= TO DO =
Without any pictures, copy the records below once more, exactly as they are.

-- MATERIAL SUPPLIED follows --

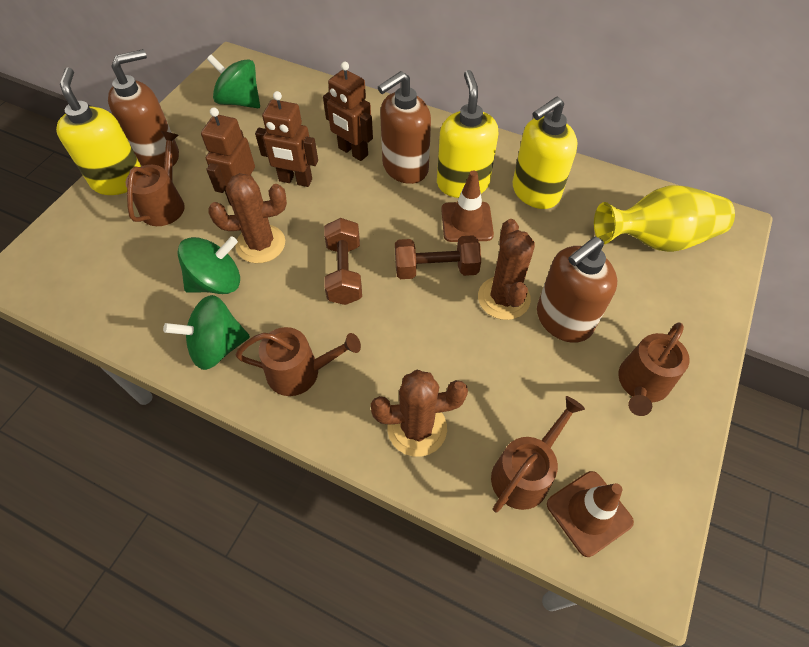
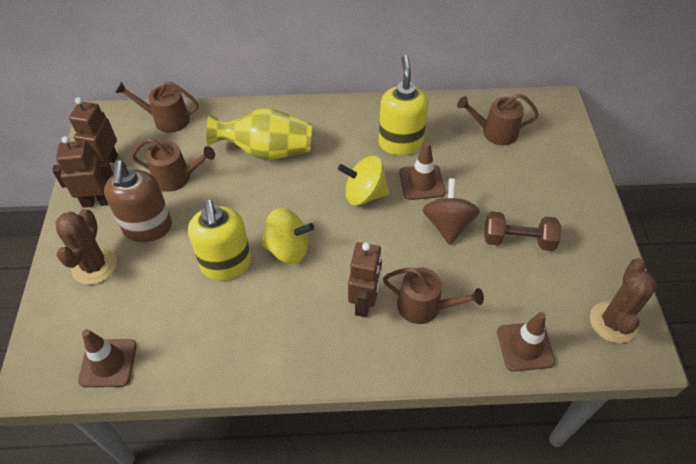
brown cactus: 3 -> 2
brown dumbbell: 2 -> 1
brown soap dispenser: 3 -> 1
brown spinning top: 0 -> 1
brown traffic cone: 2 -> 3
green spinning top: 3 -> 0
yellow soap dispenser: 3 -> 2
yellow spinning top: 0 -> 2

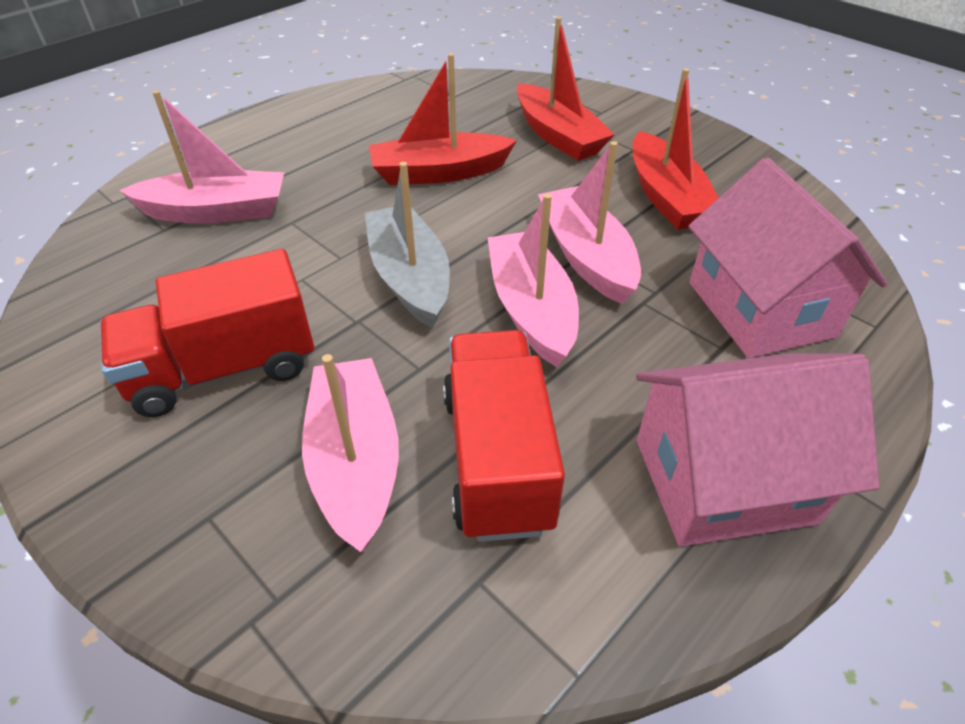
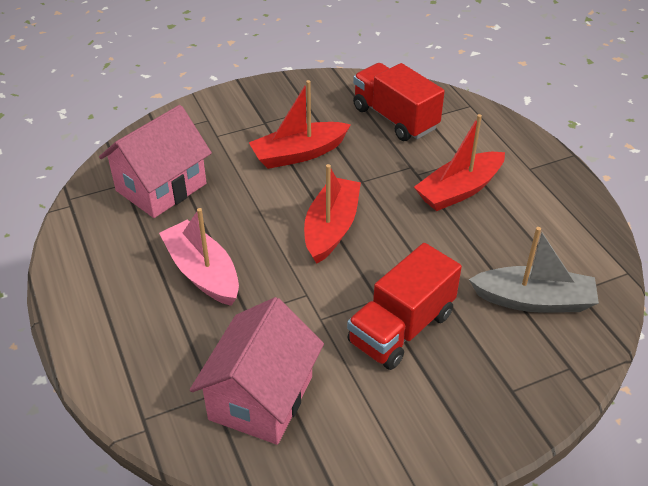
pink boat: 4 -> 1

-- MATERIAL SUPPLIED concluded --

= EXERCISE SOLUTION =
brown cactus: 3 -> 2
brown dumbbell: 2 -> 1
brown soap dispenser: 3 -> 1
brown spinning top: 0 -> 1
brown traffic cone: 2 -> 3
green spinning top: 3 -> 0
yellow soap dispenser: 3 -> 2
yellow spinning top: 0 -> 2

pink boat: 4 -> 1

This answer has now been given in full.